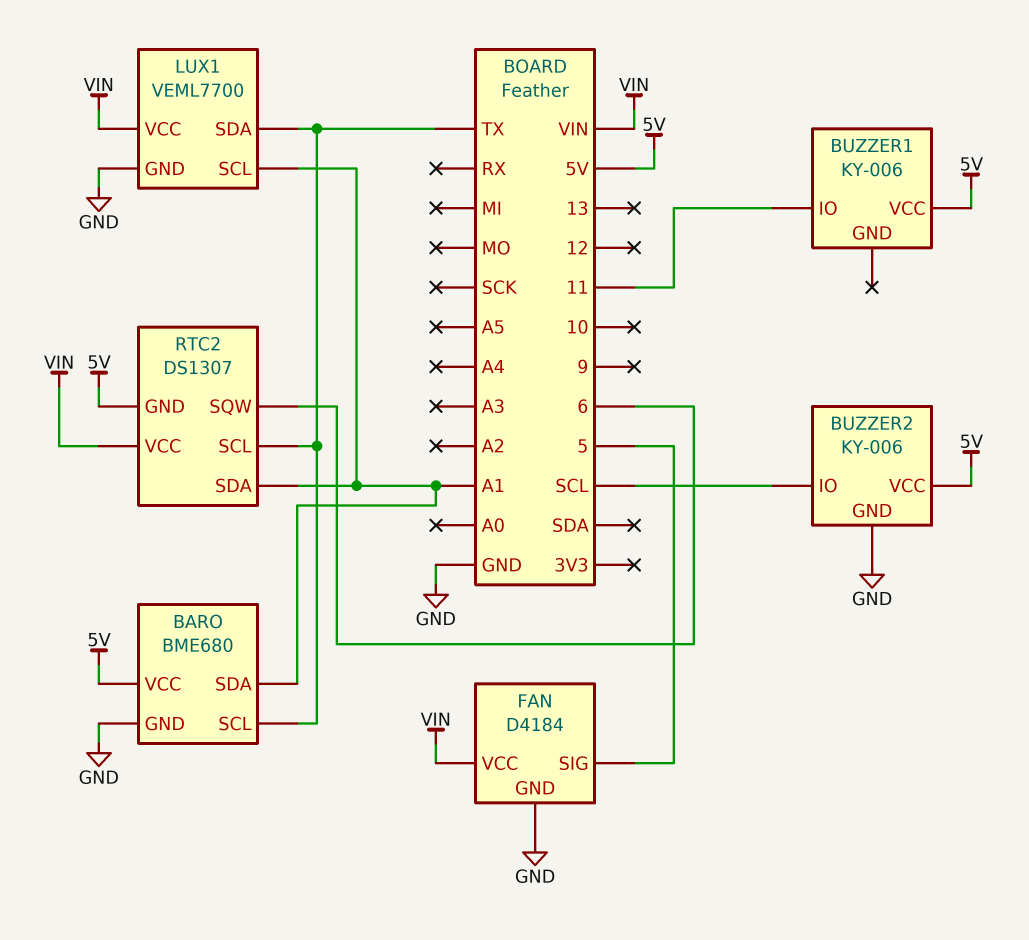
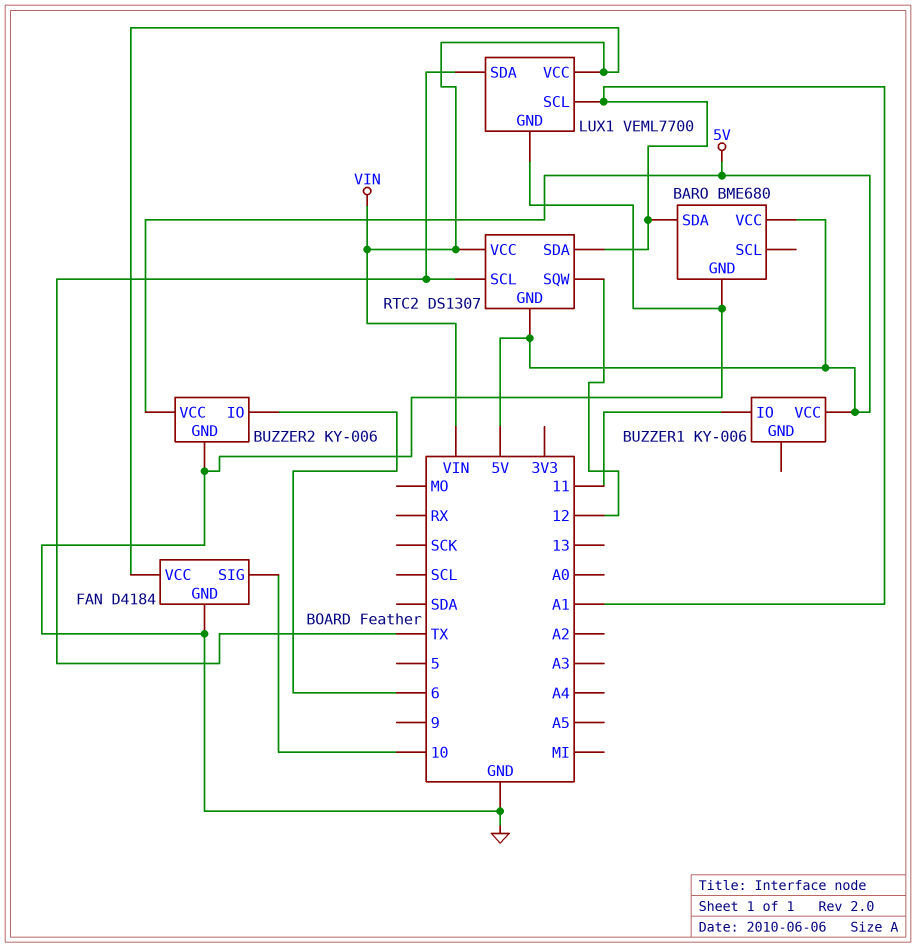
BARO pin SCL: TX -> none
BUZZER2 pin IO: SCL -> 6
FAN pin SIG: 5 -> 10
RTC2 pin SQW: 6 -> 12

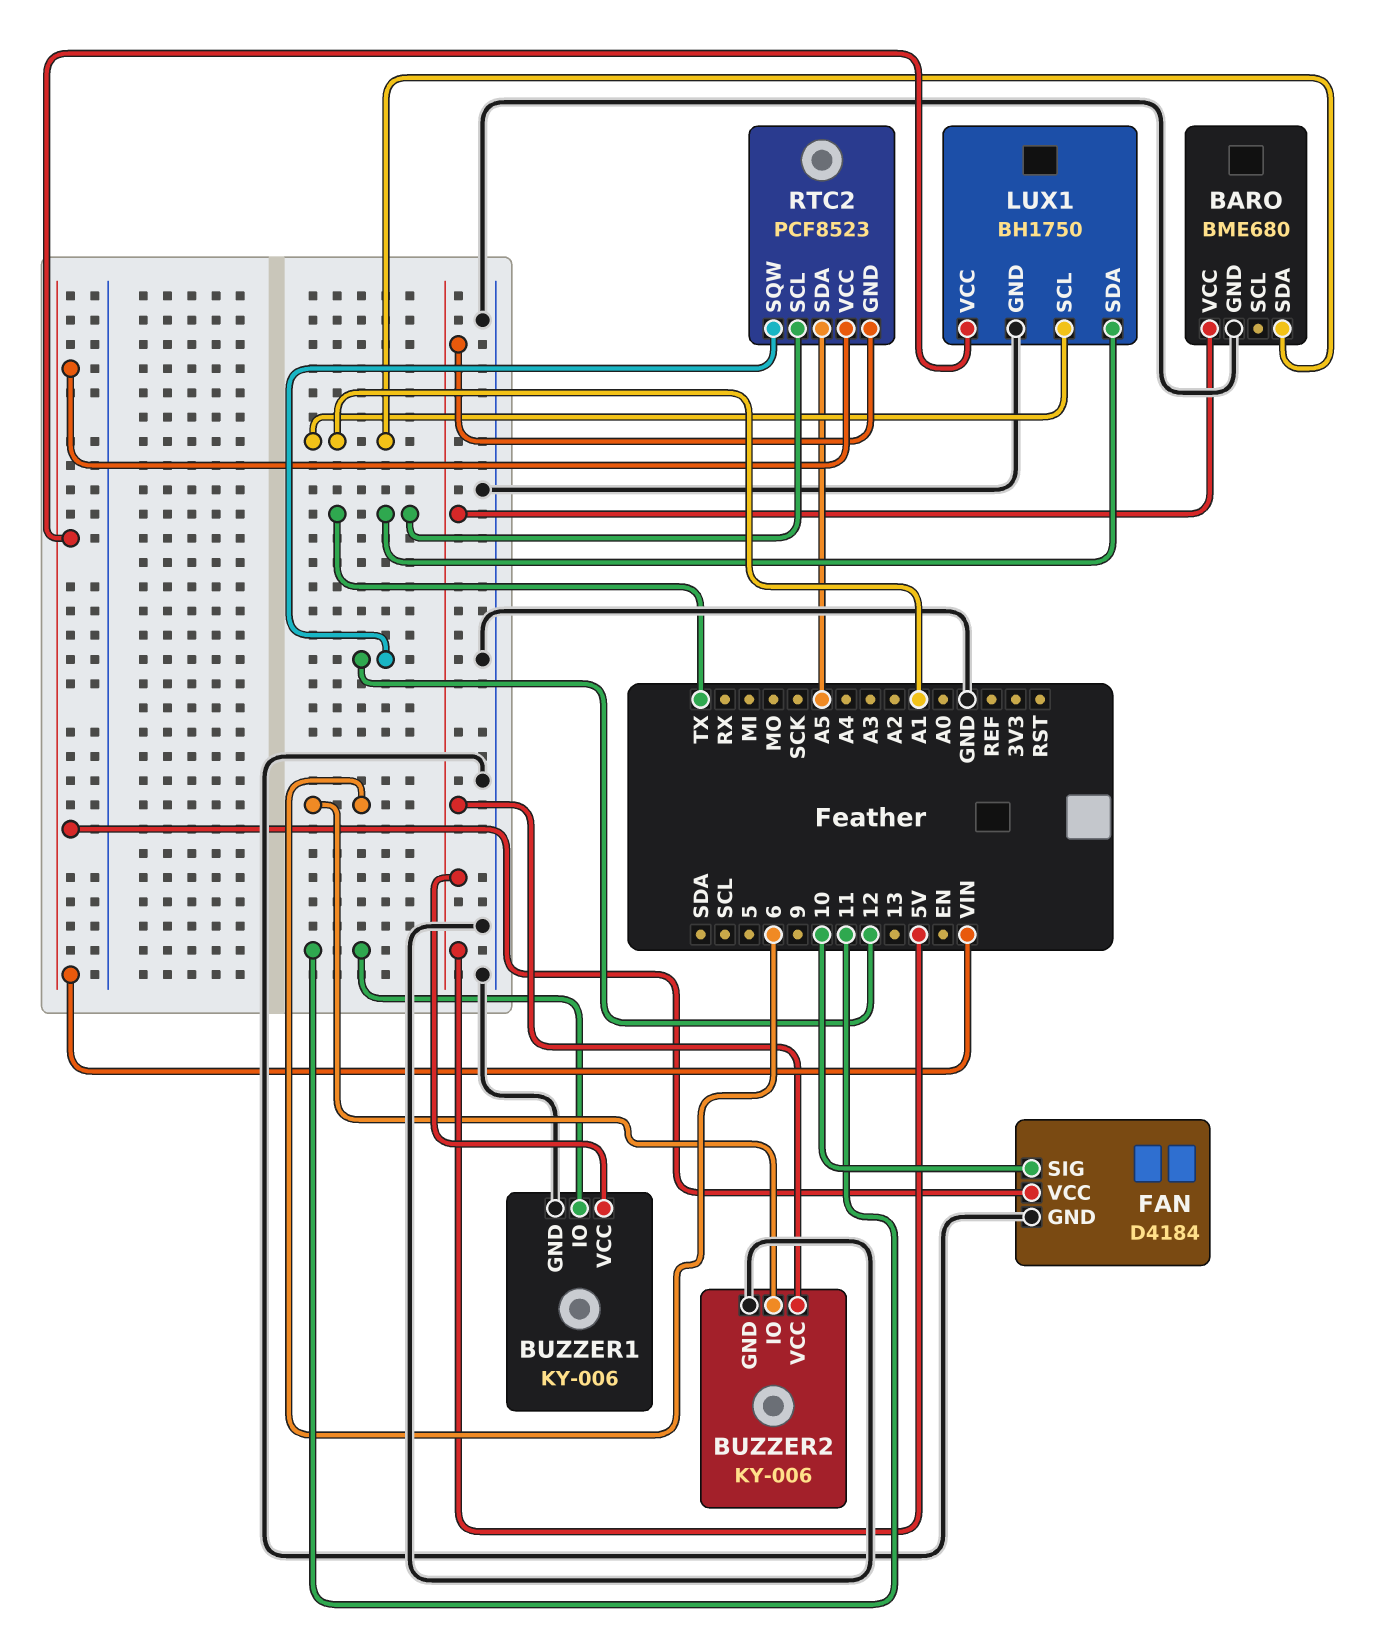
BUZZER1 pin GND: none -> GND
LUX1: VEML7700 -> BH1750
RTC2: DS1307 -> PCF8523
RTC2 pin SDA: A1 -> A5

···

§ Your goal:
Working from the listing above, pick out every line that has "none" and copy it.

§ The answer:
BARO pin SCL: TX -> none
BUZZER1 pin GND: none -> GND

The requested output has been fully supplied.